--- WORK INSTRUCTIONS ---
Find the word "none" below. Copy each line that has it.

--- RECORD EXTRACTS ---
╭──

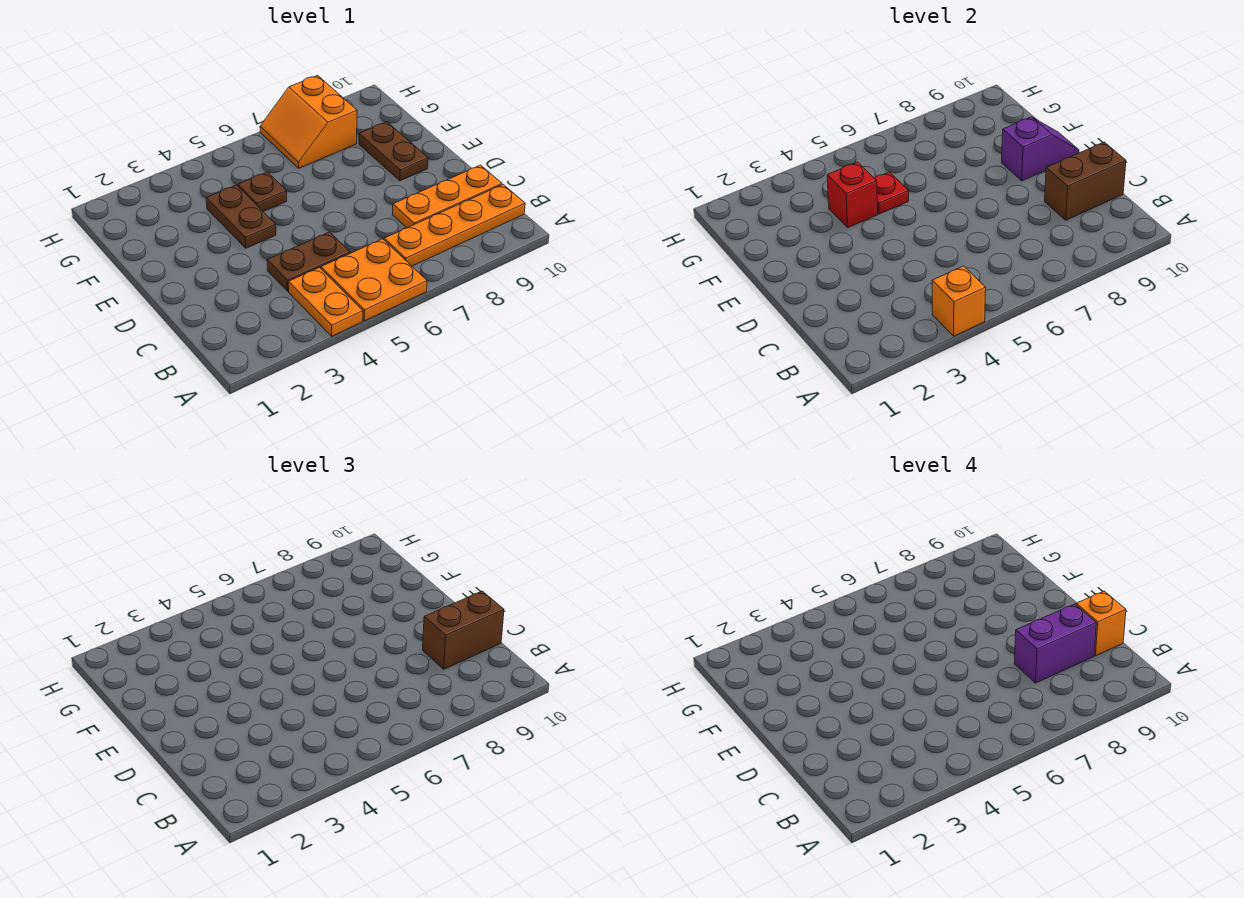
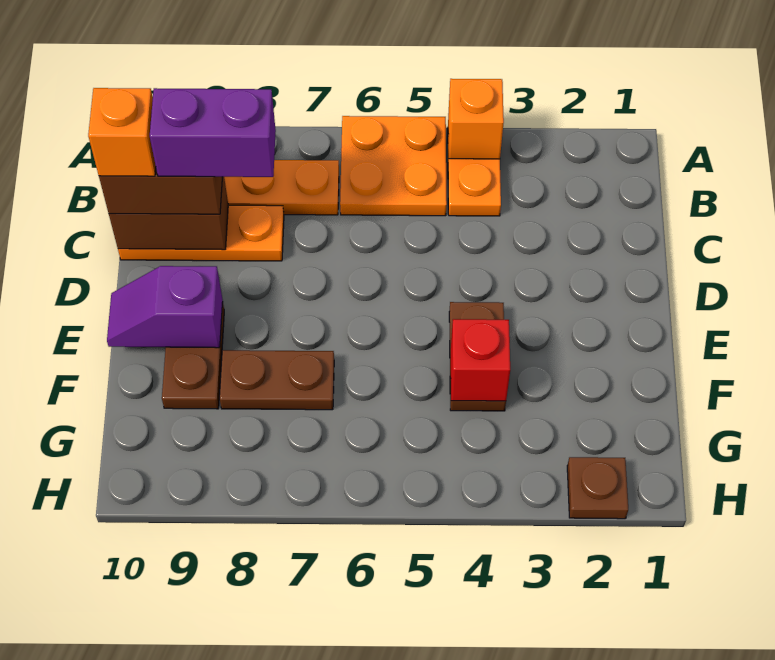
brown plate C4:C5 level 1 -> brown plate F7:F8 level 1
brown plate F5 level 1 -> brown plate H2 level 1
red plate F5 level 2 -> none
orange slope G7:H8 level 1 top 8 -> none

╰──
╭──

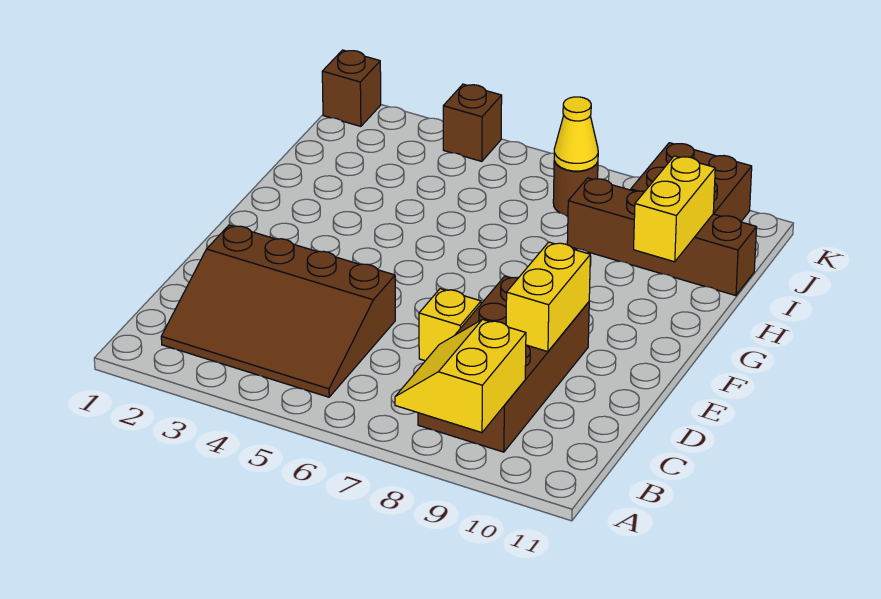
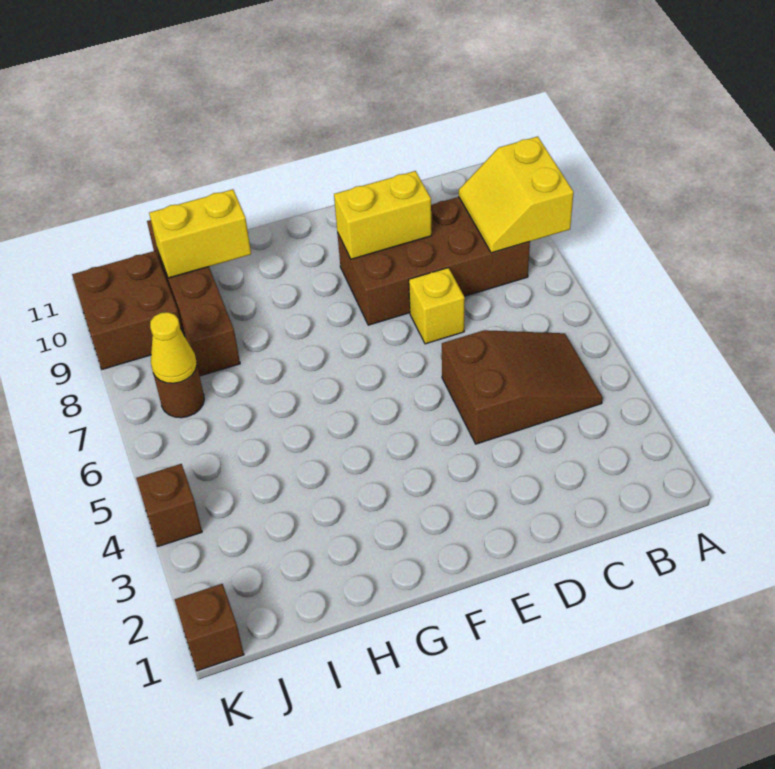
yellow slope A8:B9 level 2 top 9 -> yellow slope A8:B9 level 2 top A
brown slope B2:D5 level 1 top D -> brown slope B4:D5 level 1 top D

╰──

--- ANSWER TO THE EXERCISE ---
red plate F5 level 2 -> none
orange slope G7:H8 level 1 top 8 -> none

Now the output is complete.